Exercise brief - Somewhere in the records below is a line containing "T201: NPN BC547". Copy that line and everything after it through the end, unchanged.

================

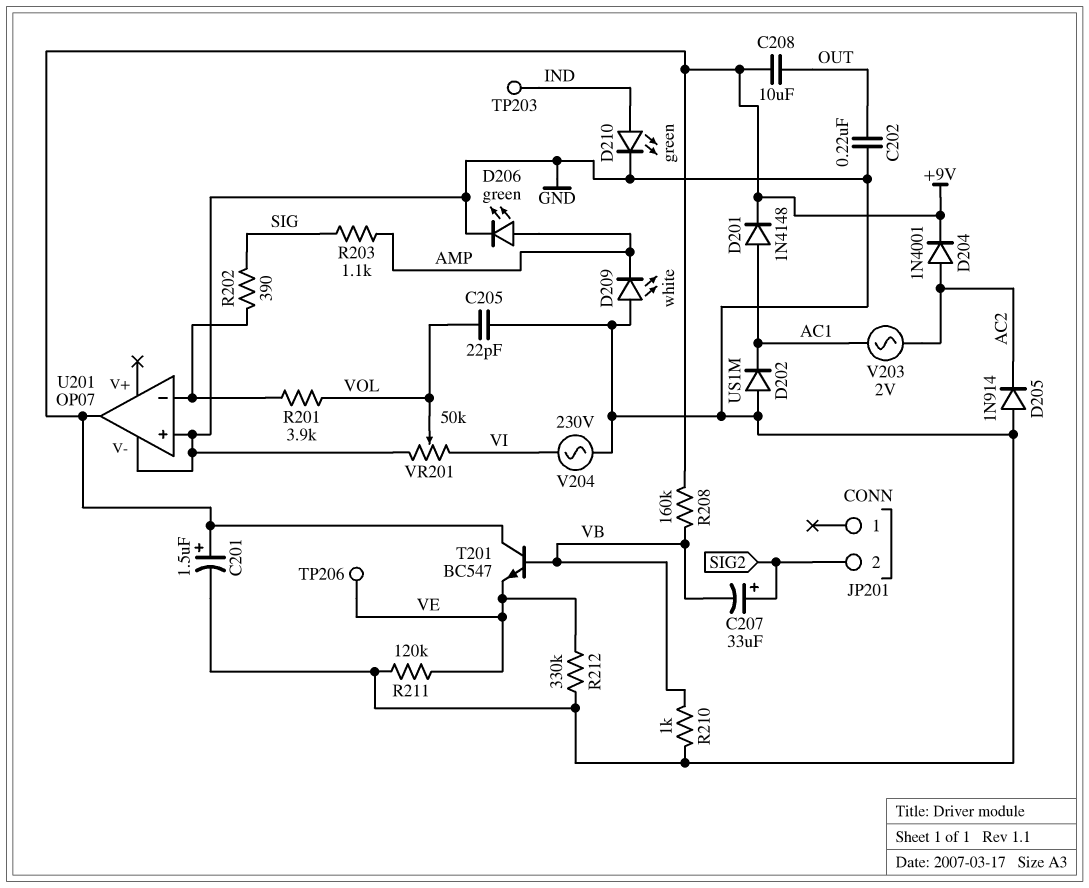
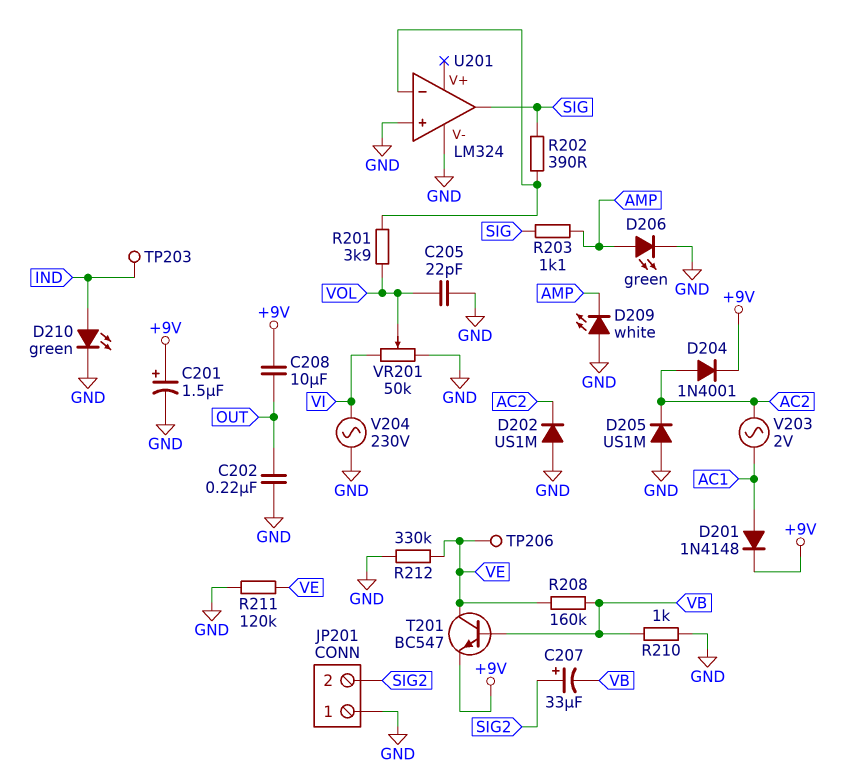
D202: diode US1M (A GND, K AC1) -> diode US1M (A GND, K AC2)
D205: diode 1N914 (A GND, K AC2) -> diode US1M (A GND, K AC2)
JP201 pin 1: none -> GND
R208: 160k (+9V, VB) -> 160k (VB, VE)
T201: NPN BC547 (B VB, C +9V, E VE) -> NPN BC547 (B VB, C VE, E +9V)
U201: OP07 -> LM324
U201 pin out: +9V -> SIG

================

Solved exercise -
T201: NPN BC547 (B VB, C +9V, E VE) -> NPN BC547 (B VB, C VE, E +9V)
U201: OP07 -> LM324
U201 pin out: +9V -> SIG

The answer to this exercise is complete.